**DATASET RECORDS:**

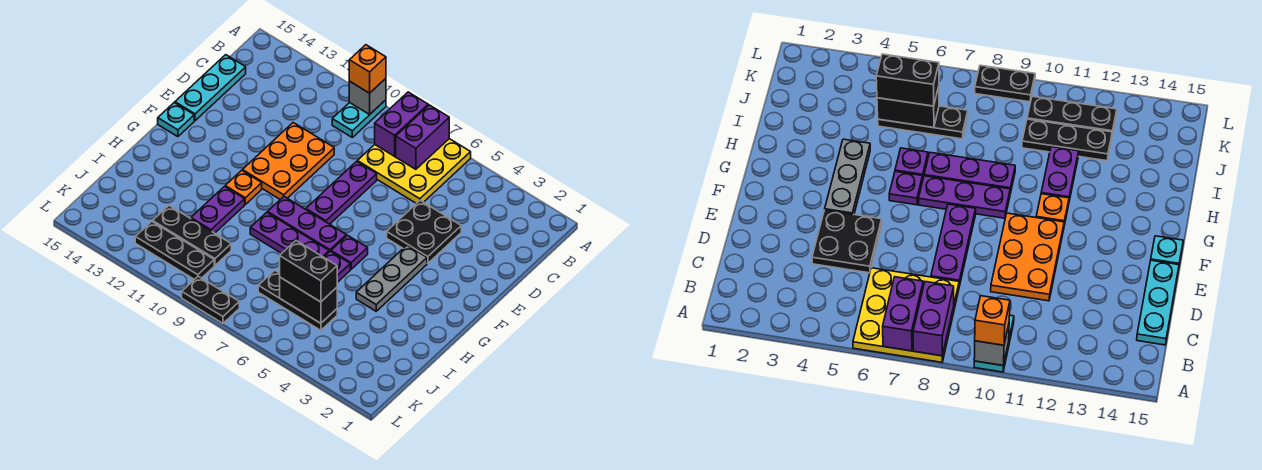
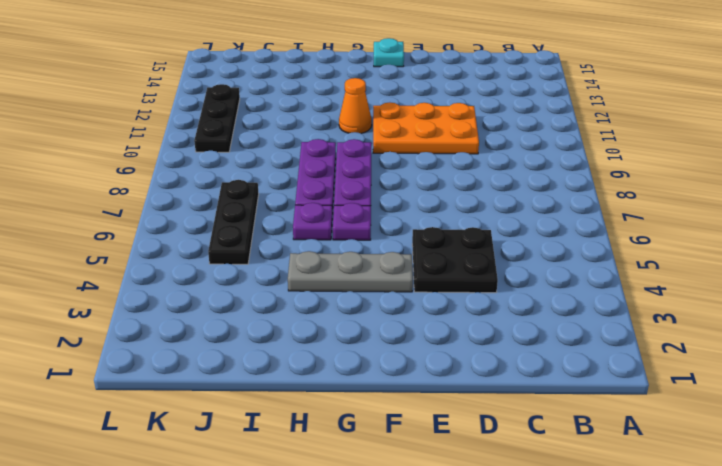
orange cone G11 level 1 -> orange plate G11 level 1
none -> yellow plate A6:C8 level 1
none -> cyan plate A10:B10 level 1
none -> cyan plate C15:E15 level 1

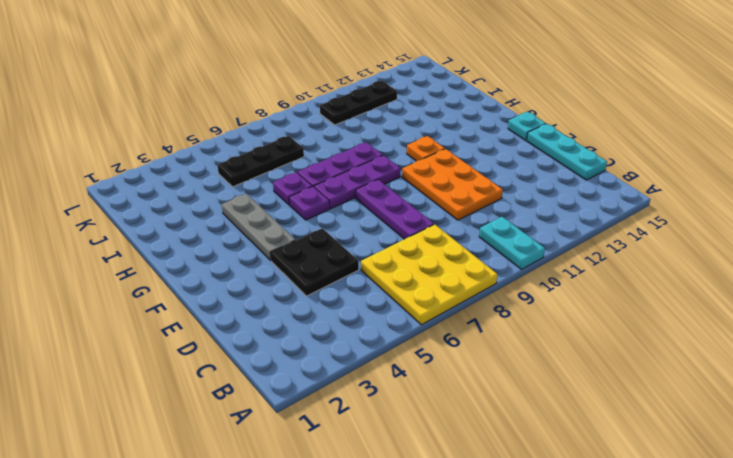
none -> purple plate H11:I11 level 1
none -> black plate J10:J12 level 1
none -> black plate L8:L9 level 1

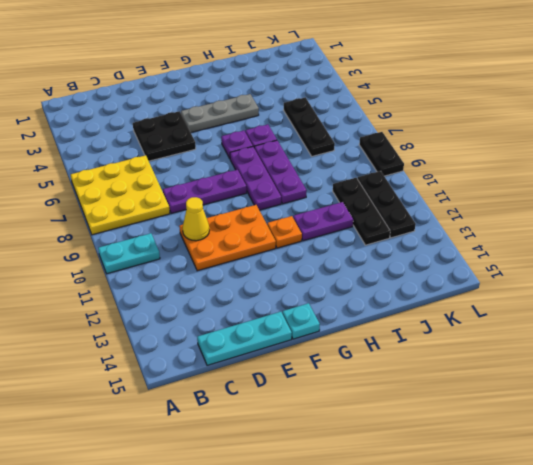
yellow cone D10 level 2 -> none
none -> purple brick A7:B7 level 2
none -> purple brick A8:B8 level 2
none -> grey brick A10 level 2

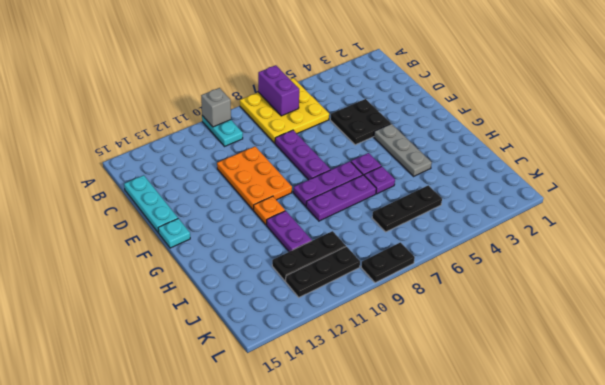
none -> purple brick A8:B8 level 2
none -> black brick J5:J6 level 2
none -> orange brick A10 level 3

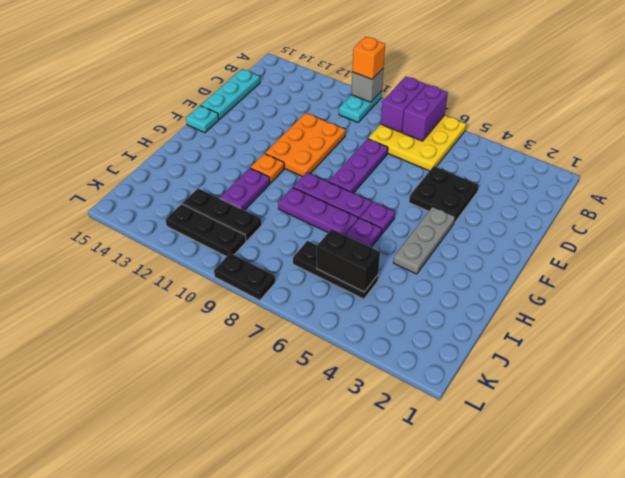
none -> black brick J5:J6 level 3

**REQUIRED ACTION:** Find the line that contains "none -> grey brick A10 level 2". Reproduce it and every later line of the records exactly, minus the pictures.

**EXERCISE RESPONSE:**
none -> grey brick A10 level 2

none -> purple brick A8:B8 level 2
none -> black brick J5:J6 level 2
none -> orange brick A10 level 3

none -> black brick J5:J6 level 3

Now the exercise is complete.